··· Excerpted records ···
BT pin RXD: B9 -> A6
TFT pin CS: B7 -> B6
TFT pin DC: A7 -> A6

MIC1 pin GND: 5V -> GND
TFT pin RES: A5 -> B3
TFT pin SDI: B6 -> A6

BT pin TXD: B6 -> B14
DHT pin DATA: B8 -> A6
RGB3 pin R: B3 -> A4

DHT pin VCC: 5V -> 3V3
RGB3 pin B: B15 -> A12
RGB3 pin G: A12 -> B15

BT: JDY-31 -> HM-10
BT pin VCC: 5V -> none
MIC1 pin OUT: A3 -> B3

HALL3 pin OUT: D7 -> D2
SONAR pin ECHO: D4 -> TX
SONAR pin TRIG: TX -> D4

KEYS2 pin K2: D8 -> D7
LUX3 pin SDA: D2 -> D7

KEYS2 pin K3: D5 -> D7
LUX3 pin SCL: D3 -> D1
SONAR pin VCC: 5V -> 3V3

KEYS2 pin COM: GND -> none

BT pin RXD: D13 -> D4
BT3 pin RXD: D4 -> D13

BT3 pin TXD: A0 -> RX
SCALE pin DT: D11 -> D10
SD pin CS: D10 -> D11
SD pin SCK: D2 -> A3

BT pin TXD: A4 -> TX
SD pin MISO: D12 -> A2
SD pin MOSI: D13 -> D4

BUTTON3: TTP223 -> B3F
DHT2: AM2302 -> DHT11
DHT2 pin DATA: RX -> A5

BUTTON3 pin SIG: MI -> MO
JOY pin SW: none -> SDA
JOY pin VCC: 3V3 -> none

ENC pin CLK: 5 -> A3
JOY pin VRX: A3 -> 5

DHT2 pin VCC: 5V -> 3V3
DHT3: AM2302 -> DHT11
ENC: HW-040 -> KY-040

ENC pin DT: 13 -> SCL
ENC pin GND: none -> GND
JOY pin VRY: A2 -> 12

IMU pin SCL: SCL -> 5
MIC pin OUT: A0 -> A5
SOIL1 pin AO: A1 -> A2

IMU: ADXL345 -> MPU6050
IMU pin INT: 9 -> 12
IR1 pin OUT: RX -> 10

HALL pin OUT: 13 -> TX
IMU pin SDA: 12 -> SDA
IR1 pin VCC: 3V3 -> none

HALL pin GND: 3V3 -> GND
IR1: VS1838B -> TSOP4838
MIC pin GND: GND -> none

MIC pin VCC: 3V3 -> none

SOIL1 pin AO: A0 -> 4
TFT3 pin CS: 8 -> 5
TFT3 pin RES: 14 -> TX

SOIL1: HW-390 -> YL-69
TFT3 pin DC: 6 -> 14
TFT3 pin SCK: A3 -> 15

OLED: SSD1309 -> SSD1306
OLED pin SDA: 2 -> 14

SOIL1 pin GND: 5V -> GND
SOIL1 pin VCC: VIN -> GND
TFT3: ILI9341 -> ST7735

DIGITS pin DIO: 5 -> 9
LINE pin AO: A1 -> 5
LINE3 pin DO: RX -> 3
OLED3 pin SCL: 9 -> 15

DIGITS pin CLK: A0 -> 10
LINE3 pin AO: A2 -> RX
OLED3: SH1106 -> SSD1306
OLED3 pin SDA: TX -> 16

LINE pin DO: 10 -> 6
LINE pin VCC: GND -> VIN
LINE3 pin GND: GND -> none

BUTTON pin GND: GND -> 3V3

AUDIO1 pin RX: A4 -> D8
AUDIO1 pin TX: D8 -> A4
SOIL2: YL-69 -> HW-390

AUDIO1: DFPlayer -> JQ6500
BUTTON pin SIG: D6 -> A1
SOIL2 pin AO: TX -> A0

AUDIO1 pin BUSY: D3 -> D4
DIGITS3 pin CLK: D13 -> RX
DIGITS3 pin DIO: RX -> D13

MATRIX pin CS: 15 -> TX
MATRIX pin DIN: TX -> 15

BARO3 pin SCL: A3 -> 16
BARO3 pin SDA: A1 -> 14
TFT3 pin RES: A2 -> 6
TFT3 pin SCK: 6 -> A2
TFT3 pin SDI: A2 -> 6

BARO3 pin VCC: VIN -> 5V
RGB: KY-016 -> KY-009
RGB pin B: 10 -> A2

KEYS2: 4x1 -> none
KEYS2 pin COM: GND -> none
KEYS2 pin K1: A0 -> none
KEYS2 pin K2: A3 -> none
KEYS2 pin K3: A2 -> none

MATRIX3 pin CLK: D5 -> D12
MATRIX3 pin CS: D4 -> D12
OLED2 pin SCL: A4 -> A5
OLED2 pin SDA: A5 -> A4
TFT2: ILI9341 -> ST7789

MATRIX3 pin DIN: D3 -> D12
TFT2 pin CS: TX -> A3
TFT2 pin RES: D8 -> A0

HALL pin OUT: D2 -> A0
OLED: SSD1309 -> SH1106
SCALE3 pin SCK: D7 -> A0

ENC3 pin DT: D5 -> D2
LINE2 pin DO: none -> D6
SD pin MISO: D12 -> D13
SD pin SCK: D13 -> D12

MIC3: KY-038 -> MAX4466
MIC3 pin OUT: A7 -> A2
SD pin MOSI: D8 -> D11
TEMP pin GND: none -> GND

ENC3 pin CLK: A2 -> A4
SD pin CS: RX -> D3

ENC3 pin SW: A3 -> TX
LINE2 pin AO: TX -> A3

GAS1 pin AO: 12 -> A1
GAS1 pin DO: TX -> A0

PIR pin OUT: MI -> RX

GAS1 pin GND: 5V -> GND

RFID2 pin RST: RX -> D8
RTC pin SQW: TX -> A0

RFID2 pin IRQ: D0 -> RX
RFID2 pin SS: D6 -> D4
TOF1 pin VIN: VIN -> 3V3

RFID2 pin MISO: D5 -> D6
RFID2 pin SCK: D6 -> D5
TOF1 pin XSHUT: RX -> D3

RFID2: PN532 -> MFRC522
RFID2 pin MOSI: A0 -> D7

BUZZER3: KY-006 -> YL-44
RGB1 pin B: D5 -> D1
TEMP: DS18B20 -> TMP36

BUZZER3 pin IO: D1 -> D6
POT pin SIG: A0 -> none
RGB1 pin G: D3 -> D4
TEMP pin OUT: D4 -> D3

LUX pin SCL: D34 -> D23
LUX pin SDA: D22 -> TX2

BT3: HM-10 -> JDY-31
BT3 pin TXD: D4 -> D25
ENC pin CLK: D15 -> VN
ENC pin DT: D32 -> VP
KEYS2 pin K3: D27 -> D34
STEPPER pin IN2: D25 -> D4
···
## What is needed
Starting at the line above that contains "TFT3 pin SCK: 6 -> A2", repeat each line exactly up to and including the line that contains "RFID2 pin SS: D6 -> D4", and stop there.

## Exercise response
TFT3 pin SCK: 6 -> A2
TFT3 pin SDI: A2 -> 6

BARO3 pin VCC: VIN -> 5V
RGB: KY-016 -> KY-009
RGB pin B: 10 -> A2

KEYS2: 4x1 -> none
KEYS2 pin COM: GND -> none
KEYS2 pin K1: A0 -> none
KEYS2 pin K2: A3 -> none
KEYS2 pin K3: A2 -> none

MATRIX3 pin CLK: D5 -> D12
MATRIX3 pin CS: D4 -> D12
OLED2 pin SCL: A4 -> A5
OLED2 pin SDA: A5 -> A4
TFT2: ILI9341 -> ST7789

MATRIX3 pin DIN: D3 -> D12
TFT2 pin CS: TX -> A3
TFT2 pin RES: D8 -> A0

HALL pin OUT: D2 -> A0
OLED: SSD1309 -> SH1106
SCALE3 pin SCK: D7 -> A0

ENC3 pin DT: D5 -> D2
LINE2 pin DO: none -> D6
SD pin MISO: D12 -> D13
SD pin SCK: D13 -> D12

MIC3: KY-038 -> MAX4466
MIC3 pin OUT: A7 -> A2
SD pin MOSI: D8 -> D11
TEMP pin GND: none -> GND

ENC3 pin CLK: A2 -> A4
SD pin CS: RX -> D3

ENC3 pin SW: A3 -> TX
LINE2 pin AO: TX -> A3

GAS1 pin AO: 12 -> A1
GAS1 pin DO: TX -> A0

PIR pin OUT: MI -> RX

GAS1 pin GND: 5V -> GND

RFID2 pin RST: RX -> D8
RTC pin SQW: TX -> A0

RFID2 pin IRQ: D0 -> RX
RFID2 pin SS: D6 -> D4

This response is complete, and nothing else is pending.